[Object class coordinate lists]
◆ ◆ ◆

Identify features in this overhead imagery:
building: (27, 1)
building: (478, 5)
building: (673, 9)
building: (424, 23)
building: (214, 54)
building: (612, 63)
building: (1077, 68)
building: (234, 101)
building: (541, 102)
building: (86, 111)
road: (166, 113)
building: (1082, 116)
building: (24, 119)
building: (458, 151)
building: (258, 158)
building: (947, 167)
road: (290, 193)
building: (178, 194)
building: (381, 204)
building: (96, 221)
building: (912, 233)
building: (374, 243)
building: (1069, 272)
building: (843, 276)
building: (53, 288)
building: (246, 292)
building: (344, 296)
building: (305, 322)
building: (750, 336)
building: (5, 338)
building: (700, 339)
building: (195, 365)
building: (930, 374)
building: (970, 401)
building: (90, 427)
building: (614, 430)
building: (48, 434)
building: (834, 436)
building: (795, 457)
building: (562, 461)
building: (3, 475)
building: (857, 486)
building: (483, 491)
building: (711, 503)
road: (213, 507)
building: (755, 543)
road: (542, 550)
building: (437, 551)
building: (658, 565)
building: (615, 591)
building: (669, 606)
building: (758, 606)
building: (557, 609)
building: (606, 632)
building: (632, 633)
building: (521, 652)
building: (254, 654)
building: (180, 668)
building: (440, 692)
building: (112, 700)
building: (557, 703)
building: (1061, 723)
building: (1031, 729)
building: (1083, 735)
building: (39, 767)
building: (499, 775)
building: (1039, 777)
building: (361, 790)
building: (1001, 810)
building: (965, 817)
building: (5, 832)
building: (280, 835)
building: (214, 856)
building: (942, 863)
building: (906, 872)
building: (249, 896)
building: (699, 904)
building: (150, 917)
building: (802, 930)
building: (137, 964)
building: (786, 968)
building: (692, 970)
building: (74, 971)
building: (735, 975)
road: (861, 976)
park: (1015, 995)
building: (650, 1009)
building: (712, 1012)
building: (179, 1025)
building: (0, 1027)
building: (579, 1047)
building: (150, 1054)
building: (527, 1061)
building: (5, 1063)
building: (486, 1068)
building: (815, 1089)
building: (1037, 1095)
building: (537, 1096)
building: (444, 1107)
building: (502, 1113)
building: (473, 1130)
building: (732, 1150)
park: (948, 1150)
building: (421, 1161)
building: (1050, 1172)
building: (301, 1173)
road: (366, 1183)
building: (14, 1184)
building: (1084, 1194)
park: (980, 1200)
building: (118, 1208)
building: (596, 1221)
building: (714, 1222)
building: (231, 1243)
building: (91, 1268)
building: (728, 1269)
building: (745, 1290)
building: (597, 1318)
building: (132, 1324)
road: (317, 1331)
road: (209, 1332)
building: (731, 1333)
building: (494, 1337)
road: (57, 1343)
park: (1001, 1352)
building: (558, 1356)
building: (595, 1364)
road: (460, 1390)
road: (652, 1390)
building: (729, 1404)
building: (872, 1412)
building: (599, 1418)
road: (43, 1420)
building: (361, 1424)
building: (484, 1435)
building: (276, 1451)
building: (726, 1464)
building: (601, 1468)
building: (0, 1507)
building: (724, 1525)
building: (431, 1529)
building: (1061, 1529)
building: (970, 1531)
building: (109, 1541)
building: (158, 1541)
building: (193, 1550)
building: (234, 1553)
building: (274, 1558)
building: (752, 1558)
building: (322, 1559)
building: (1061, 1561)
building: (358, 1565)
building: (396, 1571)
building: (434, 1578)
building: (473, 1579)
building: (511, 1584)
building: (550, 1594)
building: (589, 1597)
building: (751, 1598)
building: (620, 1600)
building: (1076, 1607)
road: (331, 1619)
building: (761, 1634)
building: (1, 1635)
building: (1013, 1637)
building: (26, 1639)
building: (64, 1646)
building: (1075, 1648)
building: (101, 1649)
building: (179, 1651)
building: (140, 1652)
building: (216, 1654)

◆ ◆ ◆

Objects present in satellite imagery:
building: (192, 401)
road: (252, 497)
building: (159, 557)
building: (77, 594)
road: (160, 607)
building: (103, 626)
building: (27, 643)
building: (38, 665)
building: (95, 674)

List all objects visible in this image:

◆ ◆ ◆

• [TASK REQUIREMENTS]:
From the records above, reproduce exactly the lines from the one with "Objects present in" to the one with "List all objects", both included, and no others.

• [FINISHED TASK]:
Objects present in satellite imagery:
building: (192, 401)
road: (252, 497)
building: (159, 557)
building: (77, 594)
road: (160, 607)
building: (103, 626)
building: (27, 643)
building: (38, 665)
building: (95, 674)

List all objects visible in this image:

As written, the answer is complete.